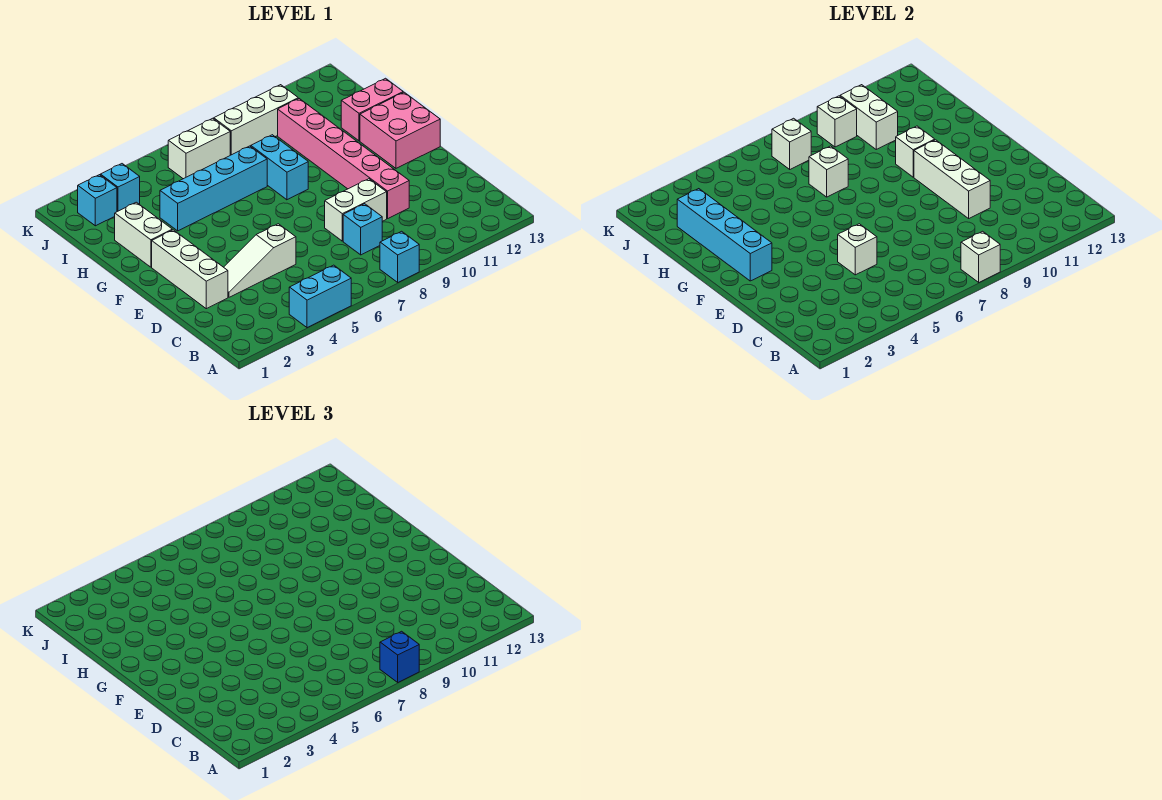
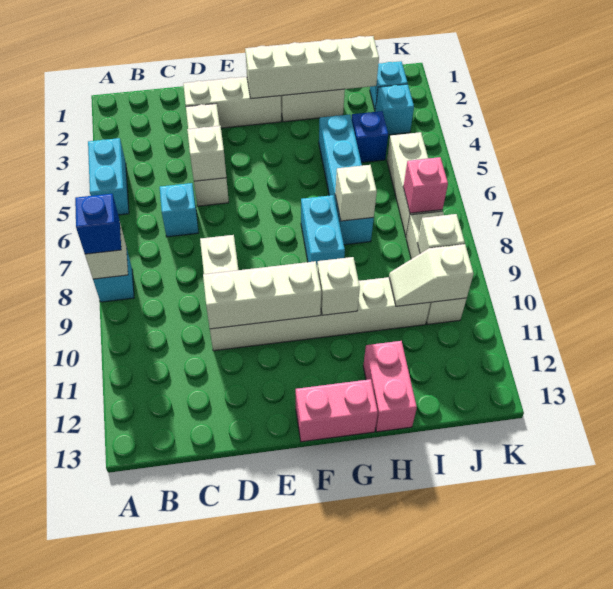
cyan brick C8 level 1 -> cyan brick C6 level 1
white slope D3:D5 level 1 top 5 -> white brick D3:D5 level 1
pink brick D10:I10 level 1 -> white brick D10:I10 level 1
cyan brick F2:I2 level 2 -> white brick F2:I2 level 2
pink brick F12:G13 level 1 -> pink brick F13:G13 level 1
cyan brick G8:H8 level 1 -> cyan brick G7:G8 level 1
none -> blue brick I4 level 1
white brick I10:J10 level 2 -> white slope I10:J10 level 2 top J
white brick J6:J7 level 1 -> white brick J5:J7 level 1
white brick J7 level 2 -> pink brick J7 level 2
------------------------------------
- Exercise directions -
Each record, word for word, should be printed again without its pictures.

- Solution for this problem -
cyan brick C8 level 1 -> cyan brick C6 level 1
white slope D3:D5 level 1 top 5 -> white brick D3:D5 level 1
pink brick D10:I10 level 1 -> white brick D10:I10 level 1
cyan brick F2:I2 level 2 -> white brick F2:I2 level 2
pink brick F12:G13 level 1 -> pink brick F13:G13 level 1
cyan brick G8:H8 level 1 -> cyan brick G7:G8 level 1
none -> blue brick I4 level 1
white brick I10:J10 level 2 -> white slope I10:J10 level 2 top J
white brick J6:J7 level 1 -> white brick J5:J7 level 1
white brick J7 level 2 -> pink brick J7 level 2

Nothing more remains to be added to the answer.